[Data extracted from a collection]
++++++++++

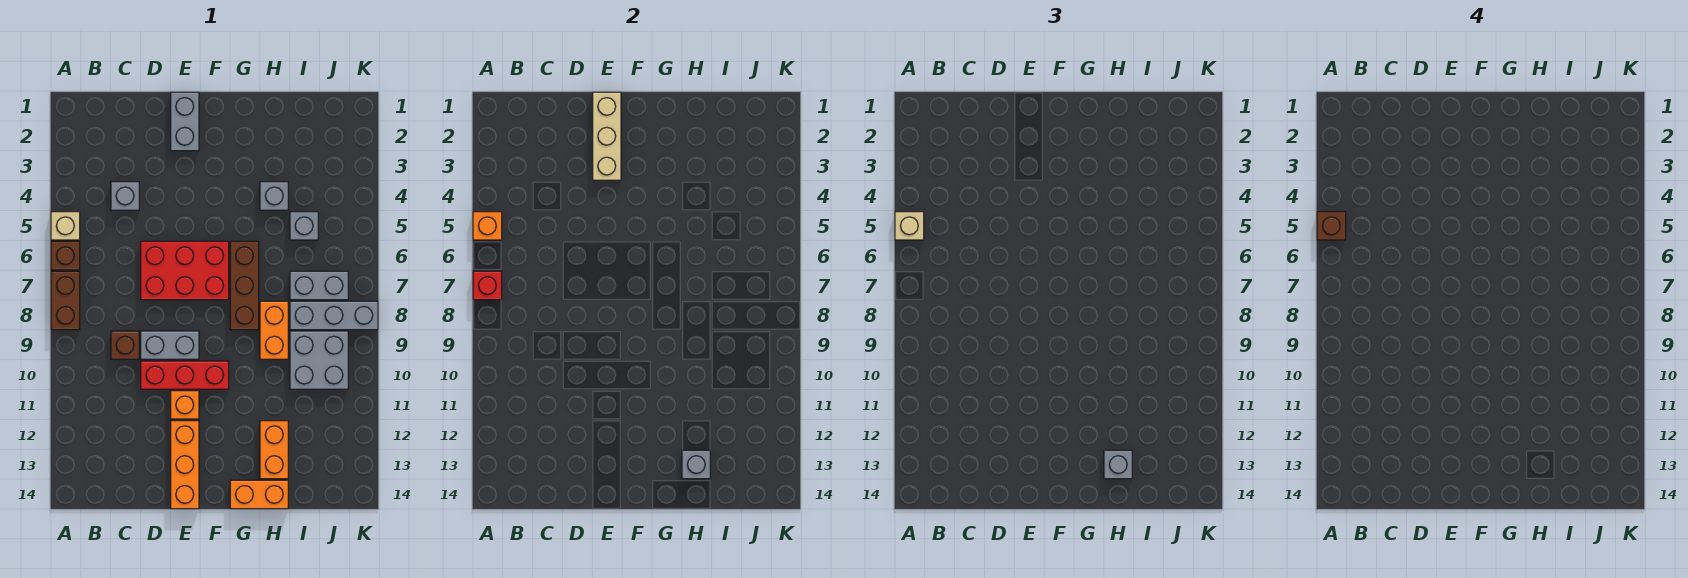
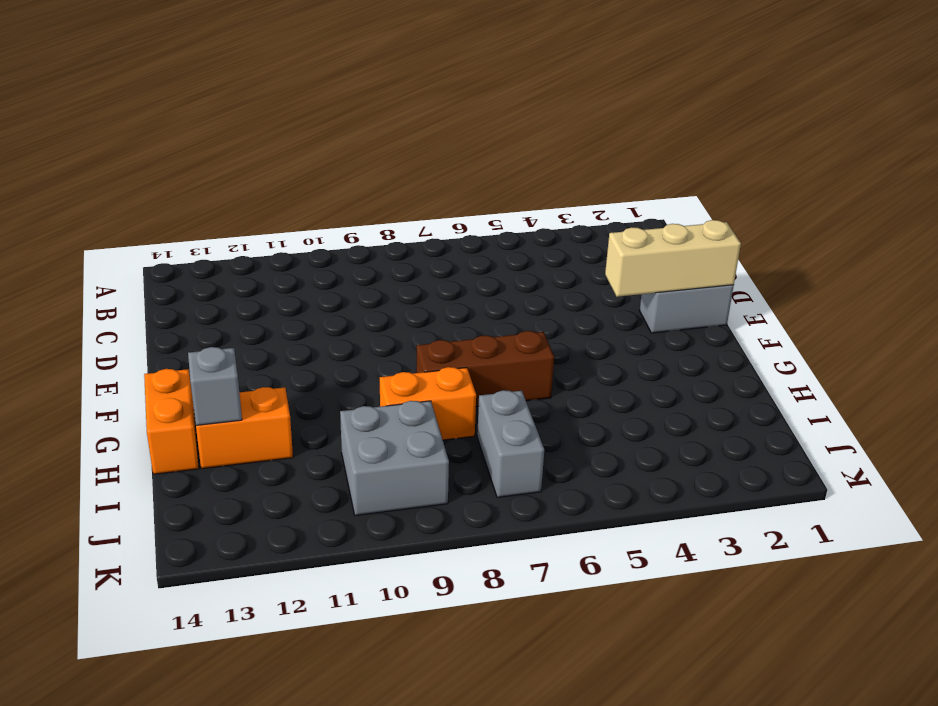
none -> tan brick A5 level 1
none -> brown brick A6 level 1
none -> brown brick A7:A8 level 1

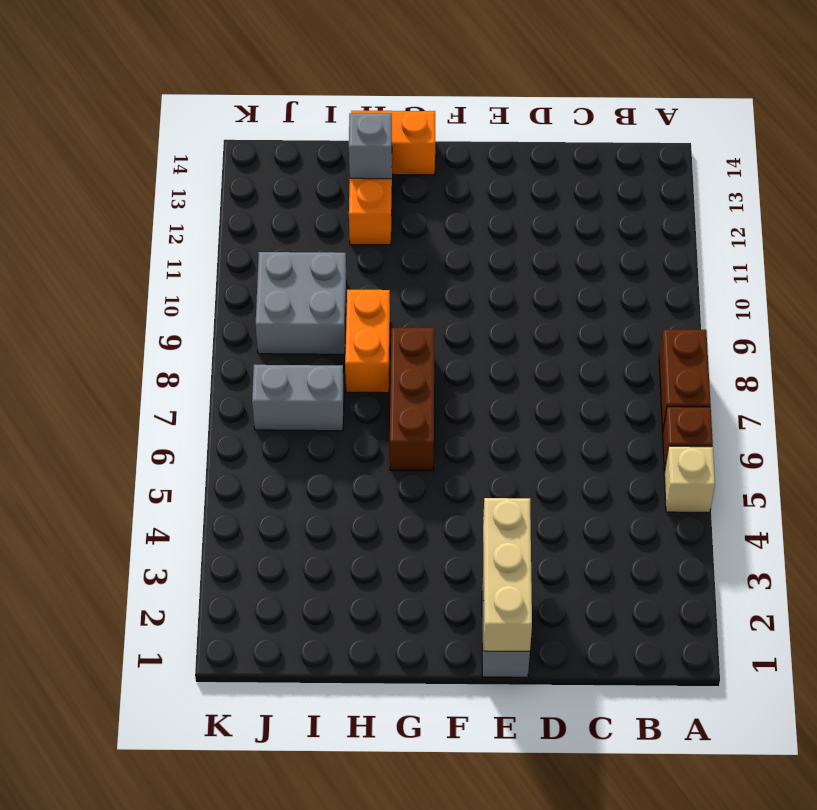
none -> grey brick C4 level 1
none -> brown brick C9 level 1
none -> red brick D6:F7 level 1

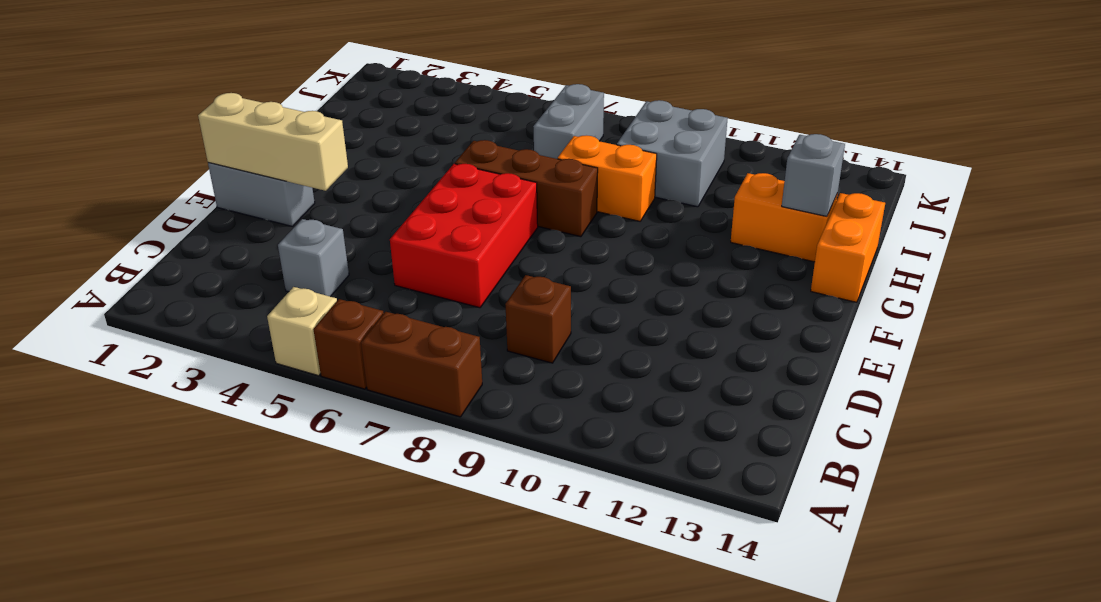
none -> grey brick D9:E9 level 1
none -> red brick D10:F10 level 1
none -> orange brick E11 level 1

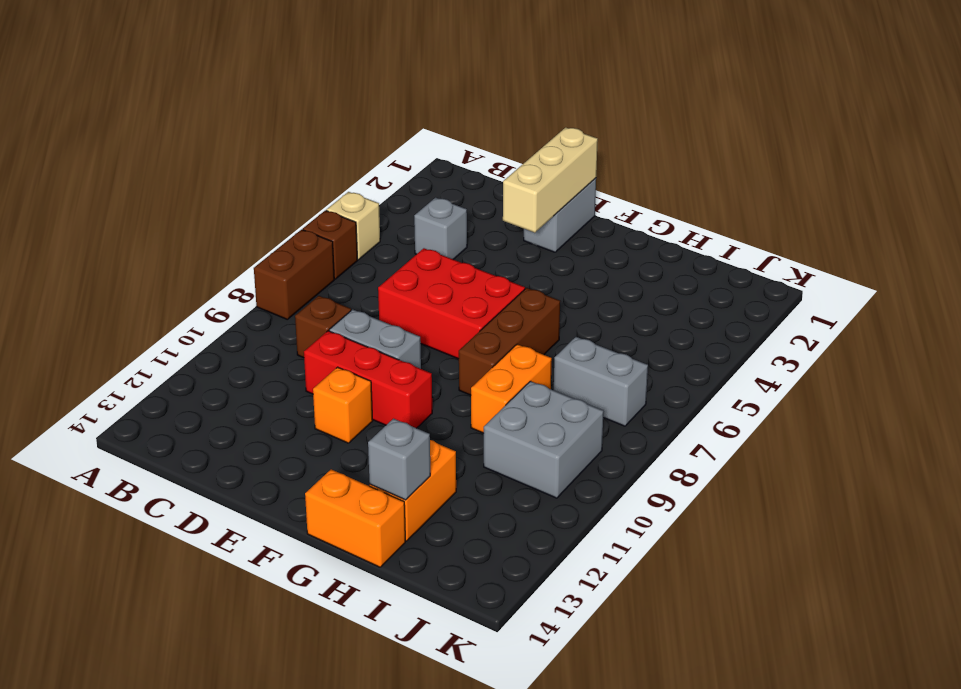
none -> orange brick E12:E14 level 1
none -> grey brick H4 level 1
none -> grey brick I5 level 1

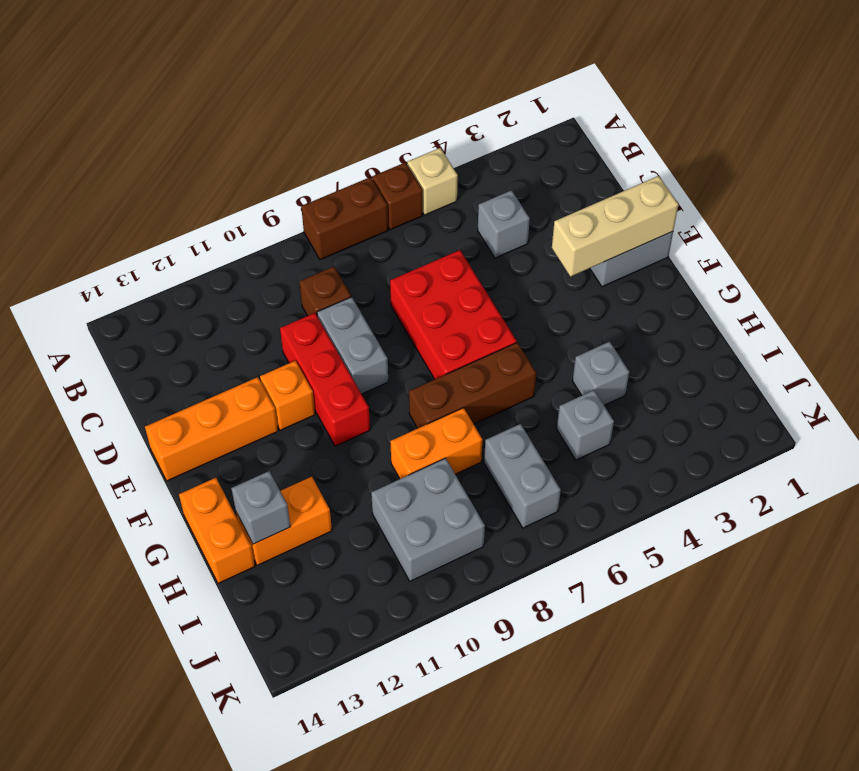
none -> grey brick I8:K8 level 1
none -> orange brick A5 level 2
none -> red brick A7 level 2

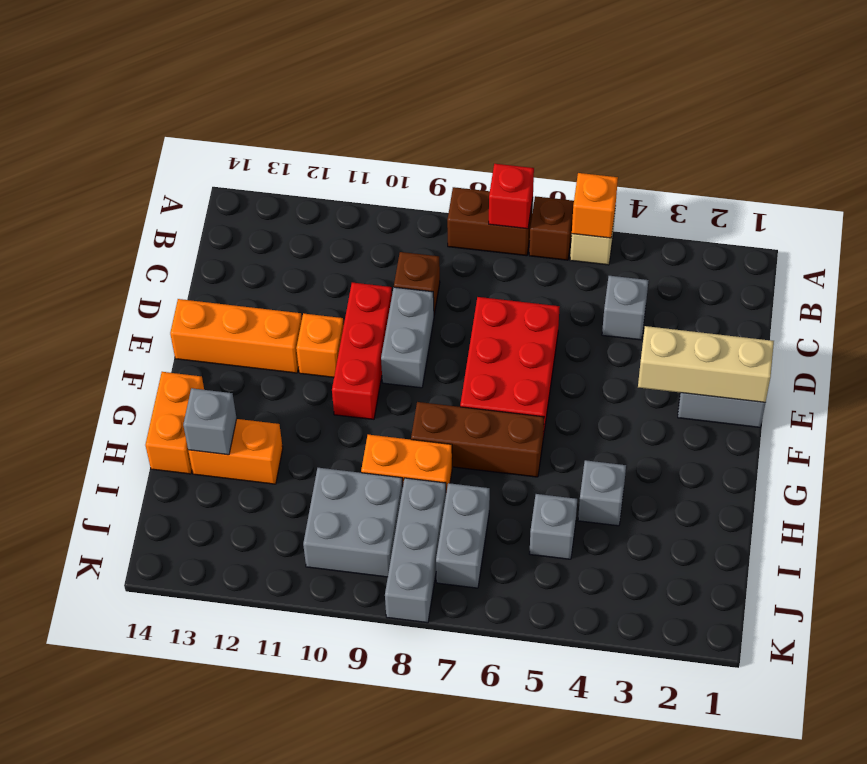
none -> tan brick A5 level 3
none -> grey brick H13 level 3
none -> brown brick A5 level 4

++++++++++

What you return should consist solely of the lines from the one containing "none -> grey brick H13 level 3" through the end of the entries above, reproduced exactly.

- [Exercise result]:
none -> grey brick H13 level 3
none -> brown brick A5 level 4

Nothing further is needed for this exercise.